_DIRECTIONS_
When you copy the material below, keep every line exact and leave each picture out.

_INFORMATION SHOWN_
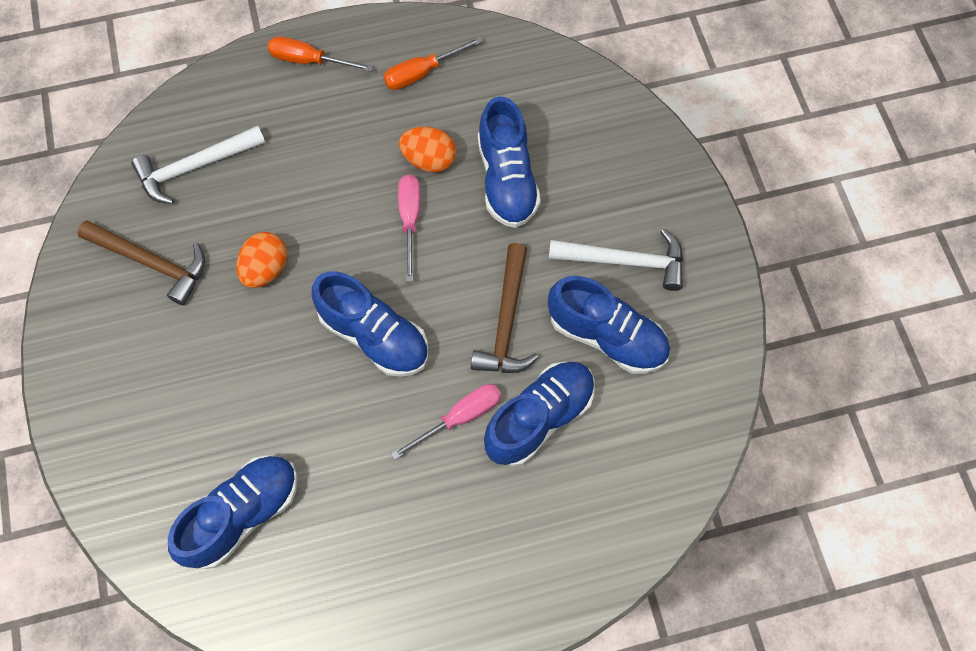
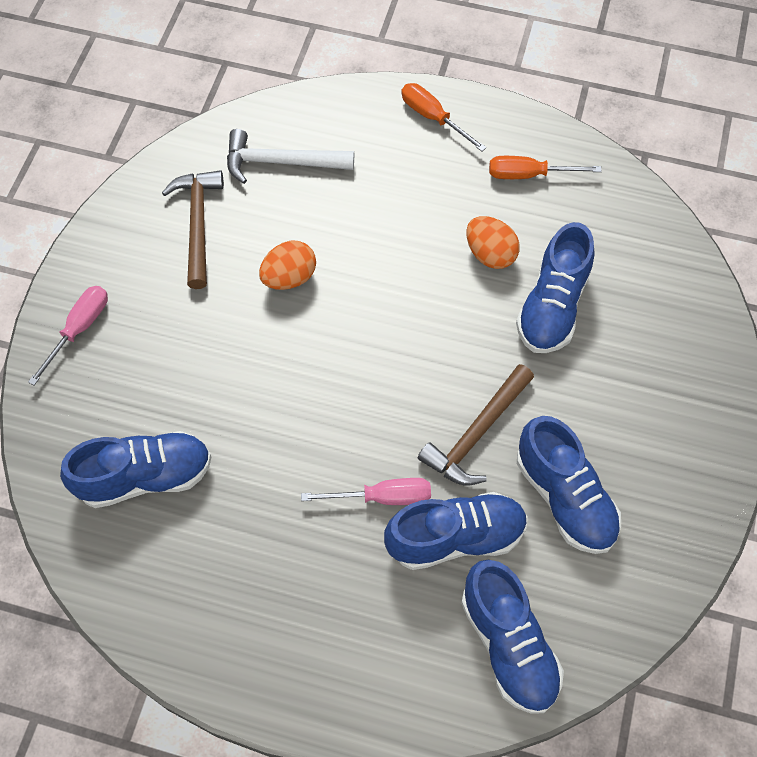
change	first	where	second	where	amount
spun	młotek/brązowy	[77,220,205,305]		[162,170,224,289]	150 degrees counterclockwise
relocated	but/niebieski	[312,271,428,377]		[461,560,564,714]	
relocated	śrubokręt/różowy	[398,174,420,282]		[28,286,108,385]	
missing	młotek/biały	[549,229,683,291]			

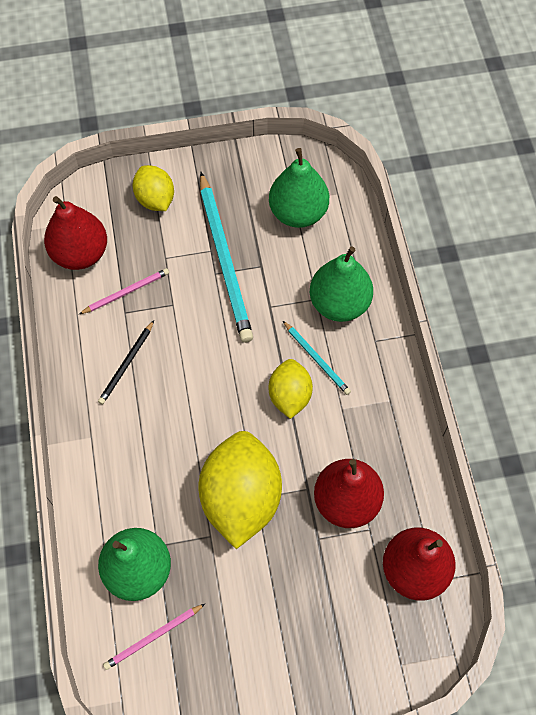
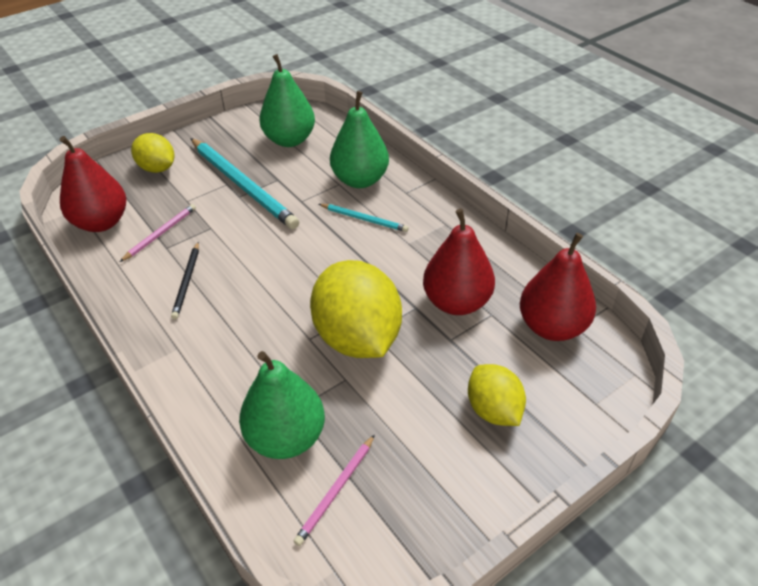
change	first	where	second	where	amount
relocated	cytryna/żółty	[268,359,313,419]		[468,364,526,426]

_TASK ANSWER_
change	first	where	second	where	amount
spun	młotek/brązowy	[77,220,205,305]		[162,170,224,289]	150 degrees counterclockwise
relocated	but/niebieski	[312,271,428,377]		[461,560,564,714]	
relocated	śrubokręt/różowy	[398,174,420,282]		[28,286,108,385]	
missing	młotek/biały	[549,229,683,291]			

change	first	where	second	where	amount
relocated	cytryna/żółty	[268,359,313,419]		[468,364,526,426]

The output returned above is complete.